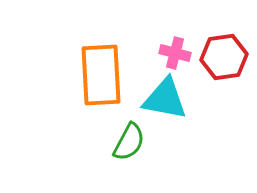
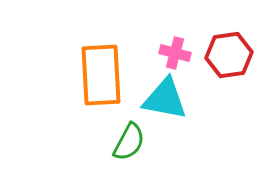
red hexagon: moved 5 px right, 2 px up
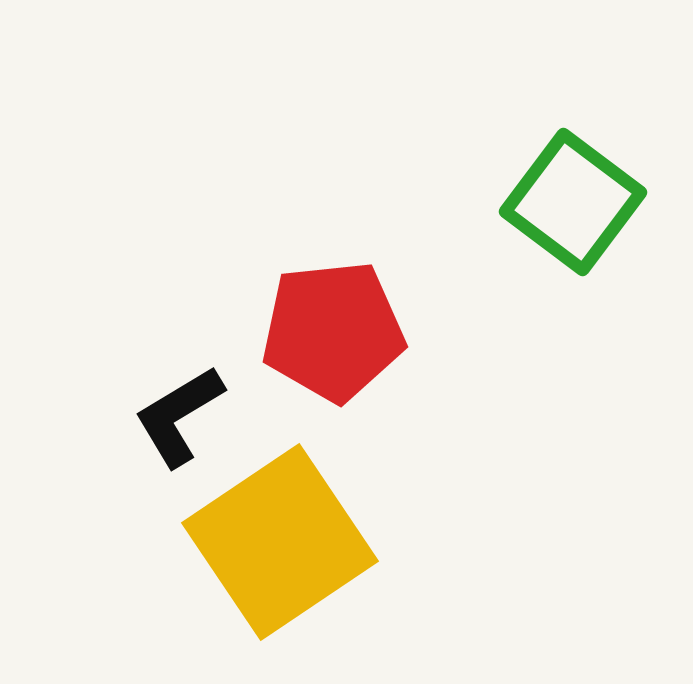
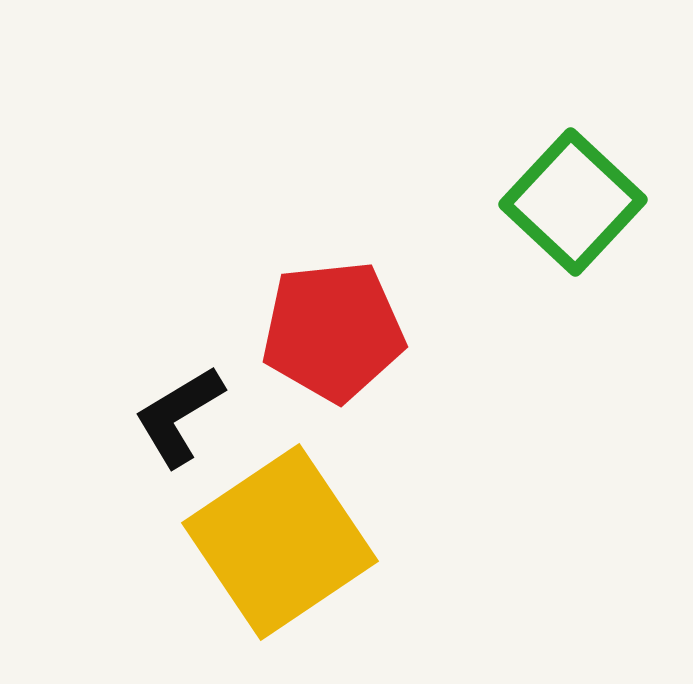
green square: rotated 6 degrees clockwise
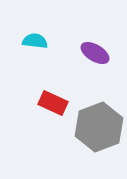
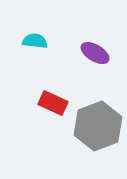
gray hexagon: moved 1 px left, 1 px up
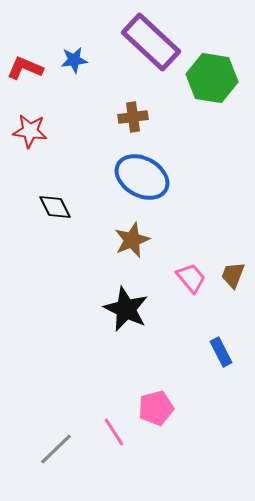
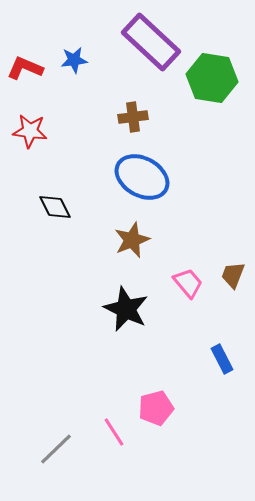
pink trapezoid: moved 3 px left, 5 px down
blue rectangle: moved 1 px right, 7 px down
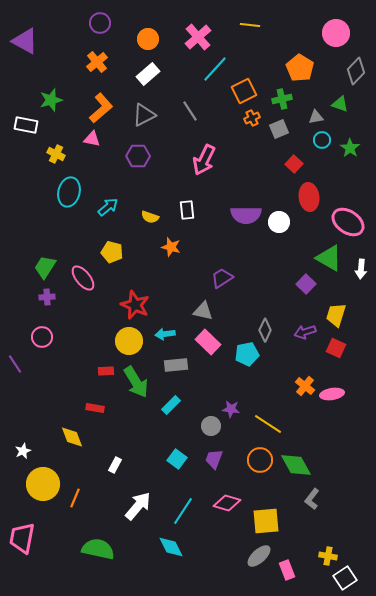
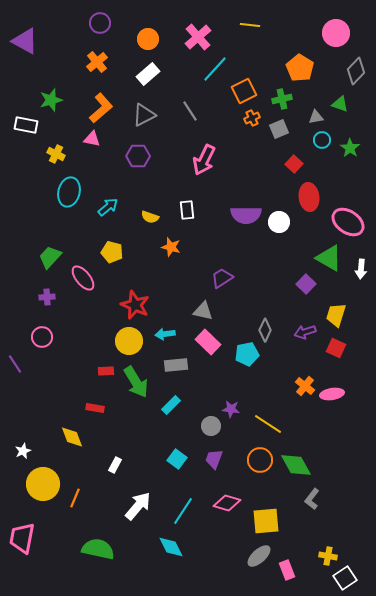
green trapezoid at (45, 267): moved 5 px right, 10 px up; rotated 10 degrees clockwise
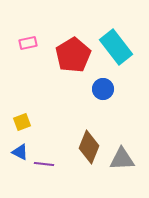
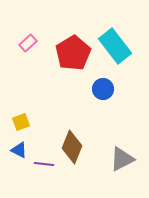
pink rectangle: rotated 30 degrees counterclockwise
cyan rectangle: moved 1 px left, 1 px up
red pentagon: moved 2 px up
yellow square: moved 1 px left
brown diamond: moved 17 px left
blue triangle: moved 1 px left, 2 px up
gray triangle: rotated 24 degrees counterclockwise
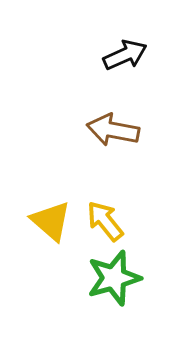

_ _ _ _

PROBLEM DESCRIPTION
Extract all the entries word for word; omit any pictures.

RESULT BELOW
red hexagon: moved 5 px right, 2 px up
green square: rotated 6 degrees clockwise
gray hexagon: moved 1 px left, 1 px up
pink trapezoid: moved 3 px left, 5 px down
blue rectangle: moved 1 px right, 7 px down
green trapezoid at (45, 267): moved 5 px right, 10 px up; rotated 10 degrees clockwise
pink rectangle: rotated 30 degrees counterclockwise
cyan rectangle: moved 1 px left, 1 px up
red pentagon: moved 2 px up
yellow square: moved 1 px left
brown diamond: moved 17 px left
blue triangle: moved 1 px left, 2 px up
gray triangle: rotated 24 degrees counterclockwise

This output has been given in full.